====== Input

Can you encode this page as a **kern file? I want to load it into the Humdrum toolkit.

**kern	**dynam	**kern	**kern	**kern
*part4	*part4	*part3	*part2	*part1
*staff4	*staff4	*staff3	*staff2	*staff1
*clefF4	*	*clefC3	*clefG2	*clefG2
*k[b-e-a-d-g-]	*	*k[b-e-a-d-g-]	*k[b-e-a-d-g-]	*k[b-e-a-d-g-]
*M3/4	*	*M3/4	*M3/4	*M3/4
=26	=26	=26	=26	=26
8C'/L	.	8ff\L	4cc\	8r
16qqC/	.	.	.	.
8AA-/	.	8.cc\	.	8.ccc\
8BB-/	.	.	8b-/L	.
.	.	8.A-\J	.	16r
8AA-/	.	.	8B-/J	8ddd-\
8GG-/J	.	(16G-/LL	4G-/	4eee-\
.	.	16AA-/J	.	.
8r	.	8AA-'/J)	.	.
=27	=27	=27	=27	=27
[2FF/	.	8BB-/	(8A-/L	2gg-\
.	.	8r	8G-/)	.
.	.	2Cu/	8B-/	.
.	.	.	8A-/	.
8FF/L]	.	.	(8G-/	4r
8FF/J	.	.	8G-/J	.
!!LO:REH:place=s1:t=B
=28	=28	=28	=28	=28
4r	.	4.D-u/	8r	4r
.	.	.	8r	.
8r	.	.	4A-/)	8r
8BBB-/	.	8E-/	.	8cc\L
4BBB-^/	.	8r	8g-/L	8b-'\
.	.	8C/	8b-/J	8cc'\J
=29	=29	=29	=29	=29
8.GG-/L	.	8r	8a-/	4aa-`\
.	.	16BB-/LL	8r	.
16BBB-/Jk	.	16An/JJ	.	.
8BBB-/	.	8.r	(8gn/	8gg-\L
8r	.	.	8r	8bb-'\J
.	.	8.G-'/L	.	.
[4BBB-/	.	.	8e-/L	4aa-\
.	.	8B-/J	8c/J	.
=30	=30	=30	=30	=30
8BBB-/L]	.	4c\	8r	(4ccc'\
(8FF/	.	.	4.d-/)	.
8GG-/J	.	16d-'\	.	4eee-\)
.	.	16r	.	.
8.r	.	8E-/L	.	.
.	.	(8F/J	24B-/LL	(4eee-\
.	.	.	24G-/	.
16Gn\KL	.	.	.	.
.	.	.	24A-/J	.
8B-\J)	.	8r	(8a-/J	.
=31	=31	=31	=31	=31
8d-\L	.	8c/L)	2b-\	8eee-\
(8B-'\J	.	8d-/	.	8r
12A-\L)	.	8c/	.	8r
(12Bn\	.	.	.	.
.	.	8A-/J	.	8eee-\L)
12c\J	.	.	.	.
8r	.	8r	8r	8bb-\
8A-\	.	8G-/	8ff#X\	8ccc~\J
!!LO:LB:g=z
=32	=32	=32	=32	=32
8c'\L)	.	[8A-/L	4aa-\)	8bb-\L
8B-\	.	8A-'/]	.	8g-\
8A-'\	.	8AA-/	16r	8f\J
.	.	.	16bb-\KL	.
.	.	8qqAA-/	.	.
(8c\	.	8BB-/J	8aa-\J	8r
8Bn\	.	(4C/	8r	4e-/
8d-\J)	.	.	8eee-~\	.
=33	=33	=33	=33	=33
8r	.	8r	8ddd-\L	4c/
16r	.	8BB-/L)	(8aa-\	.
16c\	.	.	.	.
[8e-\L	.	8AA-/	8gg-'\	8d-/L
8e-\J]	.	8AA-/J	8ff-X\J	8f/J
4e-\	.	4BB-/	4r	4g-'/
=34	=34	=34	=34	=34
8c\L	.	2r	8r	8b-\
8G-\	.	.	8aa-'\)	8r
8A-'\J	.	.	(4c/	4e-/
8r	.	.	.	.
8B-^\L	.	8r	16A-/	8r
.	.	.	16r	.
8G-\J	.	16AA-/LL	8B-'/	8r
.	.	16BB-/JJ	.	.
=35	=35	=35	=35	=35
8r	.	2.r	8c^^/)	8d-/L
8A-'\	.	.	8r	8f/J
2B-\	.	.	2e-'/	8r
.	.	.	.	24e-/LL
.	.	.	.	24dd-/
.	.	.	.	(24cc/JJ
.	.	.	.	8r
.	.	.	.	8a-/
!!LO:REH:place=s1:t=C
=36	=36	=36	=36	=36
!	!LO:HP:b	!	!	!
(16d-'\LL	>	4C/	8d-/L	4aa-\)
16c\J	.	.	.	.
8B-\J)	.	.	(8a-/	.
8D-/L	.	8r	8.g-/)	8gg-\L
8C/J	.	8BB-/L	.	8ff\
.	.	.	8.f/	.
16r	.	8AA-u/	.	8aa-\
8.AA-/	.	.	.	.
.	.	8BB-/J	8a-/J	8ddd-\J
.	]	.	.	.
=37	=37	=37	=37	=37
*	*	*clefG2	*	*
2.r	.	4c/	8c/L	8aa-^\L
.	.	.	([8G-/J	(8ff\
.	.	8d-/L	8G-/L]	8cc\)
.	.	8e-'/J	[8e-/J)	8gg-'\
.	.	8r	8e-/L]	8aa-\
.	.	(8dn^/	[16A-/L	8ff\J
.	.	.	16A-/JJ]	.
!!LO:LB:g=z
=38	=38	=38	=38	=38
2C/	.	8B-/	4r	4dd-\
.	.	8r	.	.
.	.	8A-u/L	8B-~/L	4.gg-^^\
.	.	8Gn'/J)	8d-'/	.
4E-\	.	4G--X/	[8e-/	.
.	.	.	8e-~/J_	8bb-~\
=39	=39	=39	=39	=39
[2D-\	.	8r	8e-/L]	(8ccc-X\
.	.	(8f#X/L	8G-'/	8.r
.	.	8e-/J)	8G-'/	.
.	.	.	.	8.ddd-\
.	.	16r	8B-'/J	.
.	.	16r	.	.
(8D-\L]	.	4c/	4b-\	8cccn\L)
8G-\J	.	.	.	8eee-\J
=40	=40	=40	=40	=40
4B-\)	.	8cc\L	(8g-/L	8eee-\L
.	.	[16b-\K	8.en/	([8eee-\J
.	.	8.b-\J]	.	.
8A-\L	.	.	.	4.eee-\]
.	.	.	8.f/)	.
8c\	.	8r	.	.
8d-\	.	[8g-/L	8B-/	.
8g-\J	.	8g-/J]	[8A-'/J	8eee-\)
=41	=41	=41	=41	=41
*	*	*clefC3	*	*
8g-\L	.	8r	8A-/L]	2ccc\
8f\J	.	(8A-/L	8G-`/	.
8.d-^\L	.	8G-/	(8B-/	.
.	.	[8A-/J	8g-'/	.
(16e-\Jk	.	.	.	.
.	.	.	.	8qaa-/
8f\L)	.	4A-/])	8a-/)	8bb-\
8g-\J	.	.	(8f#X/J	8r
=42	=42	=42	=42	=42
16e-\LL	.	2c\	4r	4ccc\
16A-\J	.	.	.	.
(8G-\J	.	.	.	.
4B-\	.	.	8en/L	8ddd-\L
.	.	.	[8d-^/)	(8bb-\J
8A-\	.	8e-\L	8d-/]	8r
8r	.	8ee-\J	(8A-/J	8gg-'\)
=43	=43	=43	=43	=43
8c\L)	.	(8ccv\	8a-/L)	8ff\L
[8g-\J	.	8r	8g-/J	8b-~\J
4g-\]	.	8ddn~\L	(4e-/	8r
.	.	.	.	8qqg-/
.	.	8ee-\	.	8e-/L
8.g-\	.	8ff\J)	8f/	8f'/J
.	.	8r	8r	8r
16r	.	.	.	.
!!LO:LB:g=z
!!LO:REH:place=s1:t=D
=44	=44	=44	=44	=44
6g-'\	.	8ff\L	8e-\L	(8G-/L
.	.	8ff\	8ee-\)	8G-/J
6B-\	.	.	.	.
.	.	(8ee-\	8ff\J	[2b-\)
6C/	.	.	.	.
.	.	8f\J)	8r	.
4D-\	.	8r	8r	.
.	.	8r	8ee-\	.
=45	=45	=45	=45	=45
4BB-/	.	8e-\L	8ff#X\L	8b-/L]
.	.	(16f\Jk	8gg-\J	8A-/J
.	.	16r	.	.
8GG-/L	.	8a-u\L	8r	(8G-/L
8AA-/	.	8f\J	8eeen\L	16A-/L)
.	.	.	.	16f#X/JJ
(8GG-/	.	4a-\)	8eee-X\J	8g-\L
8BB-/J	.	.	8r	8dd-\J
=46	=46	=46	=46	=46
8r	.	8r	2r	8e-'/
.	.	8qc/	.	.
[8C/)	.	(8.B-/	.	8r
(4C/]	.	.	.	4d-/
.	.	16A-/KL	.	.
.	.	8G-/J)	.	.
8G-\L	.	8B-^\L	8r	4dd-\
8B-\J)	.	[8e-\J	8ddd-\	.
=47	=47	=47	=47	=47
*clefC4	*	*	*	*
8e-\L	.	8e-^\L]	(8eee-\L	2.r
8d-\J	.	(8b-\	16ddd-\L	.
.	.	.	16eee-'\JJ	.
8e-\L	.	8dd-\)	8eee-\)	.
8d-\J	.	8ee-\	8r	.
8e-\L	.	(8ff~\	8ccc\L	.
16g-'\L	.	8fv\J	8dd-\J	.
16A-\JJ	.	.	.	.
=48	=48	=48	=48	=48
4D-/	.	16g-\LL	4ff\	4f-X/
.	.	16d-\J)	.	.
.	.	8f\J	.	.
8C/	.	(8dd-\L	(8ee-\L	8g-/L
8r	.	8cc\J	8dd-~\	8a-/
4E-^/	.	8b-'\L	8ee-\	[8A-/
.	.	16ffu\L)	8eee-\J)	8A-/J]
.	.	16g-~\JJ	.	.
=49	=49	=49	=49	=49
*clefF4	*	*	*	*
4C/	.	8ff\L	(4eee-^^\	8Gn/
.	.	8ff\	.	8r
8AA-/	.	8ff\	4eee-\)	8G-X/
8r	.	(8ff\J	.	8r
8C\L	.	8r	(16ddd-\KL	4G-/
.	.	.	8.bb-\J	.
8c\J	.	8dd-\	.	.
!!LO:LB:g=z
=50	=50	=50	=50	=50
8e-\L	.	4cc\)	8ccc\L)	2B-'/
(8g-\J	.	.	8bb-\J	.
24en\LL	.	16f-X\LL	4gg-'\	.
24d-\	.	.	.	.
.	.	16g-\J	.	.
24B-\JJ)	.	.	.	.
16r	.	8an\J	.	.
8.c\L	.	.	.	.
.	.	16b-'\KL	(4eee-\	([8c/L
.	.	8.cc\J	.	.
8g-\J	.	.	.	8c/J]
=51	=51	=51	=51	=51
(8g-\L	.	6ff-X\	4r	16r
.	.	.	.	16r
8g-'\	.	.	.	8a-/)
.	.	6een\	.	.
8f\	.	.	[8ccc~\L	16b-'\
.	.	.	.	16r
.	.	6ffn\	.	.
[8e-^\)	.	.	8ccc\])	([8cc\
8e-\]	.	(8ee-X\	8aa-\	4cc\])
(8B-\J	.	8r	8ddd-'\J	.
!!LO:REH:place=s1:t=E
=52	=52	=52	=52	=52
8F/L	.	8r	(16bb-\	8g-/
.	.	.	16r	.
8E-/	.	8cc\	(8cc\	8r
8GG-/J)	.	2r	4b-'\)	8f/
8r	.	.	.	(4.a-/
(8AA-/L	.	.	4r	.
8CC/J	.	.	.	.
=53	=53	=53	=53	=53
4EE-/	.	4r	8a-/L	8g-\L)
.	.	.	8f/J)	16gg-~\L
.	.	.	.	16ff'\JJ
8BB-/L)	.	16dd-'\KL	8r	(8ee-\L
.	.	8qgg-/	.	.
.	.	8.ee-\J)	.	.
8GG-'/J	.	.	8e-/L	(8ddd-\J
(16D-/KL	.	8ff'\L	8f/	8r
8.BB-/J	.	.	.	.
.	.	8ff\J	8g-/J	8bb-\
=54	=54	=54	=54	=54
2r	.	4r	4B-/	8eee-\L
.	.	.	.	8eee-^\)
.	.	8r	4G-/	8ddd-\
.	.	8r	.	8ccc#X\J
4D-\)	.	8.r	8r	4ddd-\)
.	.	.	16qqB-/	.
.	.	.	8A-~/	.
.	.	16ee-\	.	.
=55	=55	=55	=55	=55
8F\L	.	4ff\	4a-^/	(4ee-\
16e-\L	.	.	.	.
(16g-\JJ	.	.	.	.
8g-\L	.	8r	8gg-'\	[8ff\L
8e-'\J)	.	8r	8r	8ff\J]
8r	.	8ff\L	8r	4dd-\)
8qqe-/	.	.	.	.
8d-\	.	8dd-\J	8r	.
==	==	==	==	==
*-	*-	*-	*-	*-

============

What is asked:
Filter the records above, copying each line that contains the string "kern". Matches must agree in case.

Task result:
Can you encode this page as a **kern file? I want to load it into the Humdrum toolkit.
**kern	**dynam	**kern	**kern	**kern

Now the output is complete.